§ What is required: Every entry that follows is to be duplicated exactly.

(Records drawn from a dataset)
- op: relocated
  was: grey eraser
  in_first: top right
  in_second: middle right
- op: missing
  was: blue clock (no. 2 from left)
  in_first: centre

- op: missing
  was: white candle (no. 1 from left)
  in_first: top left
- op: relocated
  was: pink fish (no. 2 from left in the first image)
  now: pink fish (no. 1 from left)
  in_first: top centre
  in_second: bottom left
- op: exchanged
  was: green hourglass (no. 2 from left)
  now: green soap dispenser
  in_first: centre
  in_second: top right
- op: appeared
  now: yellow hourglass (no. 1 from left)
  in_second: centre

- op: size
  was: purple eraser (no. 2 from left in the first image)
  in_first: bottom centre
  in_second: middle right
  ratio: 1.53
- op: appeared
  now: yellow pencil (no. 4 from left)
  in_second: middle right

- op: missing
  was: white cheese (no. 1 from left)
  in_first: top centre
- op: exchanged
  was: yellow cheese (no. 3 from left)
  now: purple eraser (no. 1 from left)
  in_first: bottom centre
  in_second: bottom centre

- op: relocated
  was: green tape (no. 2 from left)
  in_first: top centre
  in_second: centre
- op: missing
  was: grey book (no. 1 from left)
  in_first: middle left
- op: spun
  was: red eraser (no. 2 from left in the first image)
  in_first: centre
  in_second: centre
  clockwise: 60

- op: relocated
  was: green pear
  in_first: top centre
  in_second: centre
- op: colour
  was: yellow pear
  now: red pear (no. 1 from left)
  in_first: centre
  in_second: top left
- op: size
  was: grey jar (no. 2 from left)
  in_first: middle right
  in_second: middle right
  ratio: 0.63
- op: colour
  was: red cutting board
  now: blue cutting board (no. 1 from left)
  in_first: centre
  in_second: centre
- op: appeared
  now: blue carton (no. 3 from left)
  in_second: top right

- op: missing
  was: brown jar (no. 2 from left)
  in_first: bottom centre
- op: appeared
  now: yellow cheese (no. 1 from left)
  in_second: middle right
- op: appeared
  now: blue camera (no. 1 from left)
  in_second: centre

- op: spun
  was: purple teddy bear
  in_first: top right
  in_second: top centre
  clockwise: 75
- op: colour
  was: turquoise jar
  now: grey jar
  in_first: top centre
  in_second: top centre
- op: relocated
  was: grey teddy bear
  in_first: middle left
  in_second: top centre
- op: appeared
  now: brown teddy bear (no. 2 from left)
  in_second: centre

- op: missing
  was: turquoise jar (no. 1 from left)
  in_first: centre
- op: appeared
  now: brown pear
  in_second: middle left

§ Answer to the problem:
- op: relocated
  was: grey eraser
  in_first: top right
  in_second: middle right
- op: missing
  was: blue clock (no. 2 from left)
  in_first: centre

- op: missing
  was: white candle (no. 1 from left)
  in_first: top left
- op: relocated
  was: pink fish (no. 2 from left in the first image)
  now: pink fish (no. 1 from left)
  in_first: top centre
  in_second: bottom left
- op: exchanged
  was: green hourglass (no. 2 from left)
  now: green soap dispenser
  in_first: centre
  in_second: top right
- op: appeared
  now: yellow hourglass (no. 1 from left)
  in_second: centre

- op: size
  was: purple eraser (no. 2 from left in the first image)
  in_first: bottom centre
  in_second: middle right
  ratio: 1.53
- op: appeared
  now: yellow pencil (no. 4 from left)
  in_second: middle right

- op: missing
  was: white cheese (no. 1 from left)
  in_first: top centre
- op: exchanged
  was: yellow cheese (no. 3 from left)
  now: purple eraser (no. 1 from left)
  in_first: bottom centre
  in_second: bottom centre

- op: relocated
  was: green tape (no. 2 from left)
  in_first: top centre
  in_second: centre
- op: missing
  was: grey book (no. 1 from left)
  in_first: middle left
- op: spun
  was: red eraser (no. 2 from left in the first image)
  in_first: centre
  in_second: centre
  clockwise: 60

- op: relocated
  was: green pear
  in_first: top centre
  in_second: centre
- op: colour
  was: yellow pear
  now: red pear (no. 1 from left)
  in_first: centre
  in_second: top left
- op: size
  was: grey jar (no. 2 from left)
  in_first: middle right
  in_second: middle right
  ratio: 0.63
- op: colour
  was: red cutting board
  now: blue cutting board (no. 1 from left)
  in_first: centre
  in_second: centre
- op: appeared
  now: blue carton (no. 3 from left)
  in_second: top right

- op: missing
  was: brown jar (no. 2 from left)
  in_first: bottom centre
- op: appeared
  now: yellow cheese (no. 1 from left)
  in_second: middle right
- op: appeared
  now: blue camera (no. 1 from left)
  in_second: centre

- op: spun
  was: purple teddy bear
  in_first: top right
  in_second: top centre
  clockwise: 75
- op: colour
  was: turquoise jar
  now: grey jar
  in_first: top centre
  in_second: top centre
- op: relocated
  was: grey teddy bear
  in_first: middle left
  in_second: top centre
- op: appeared
  now: brown teddy bear (no. 2 from left)
  in_second: centre

- op: missing
  was: turquoise jar (no. 1 from left)
  in_first: centre
- op: appeared
  now: brown pear
  in_second: middle left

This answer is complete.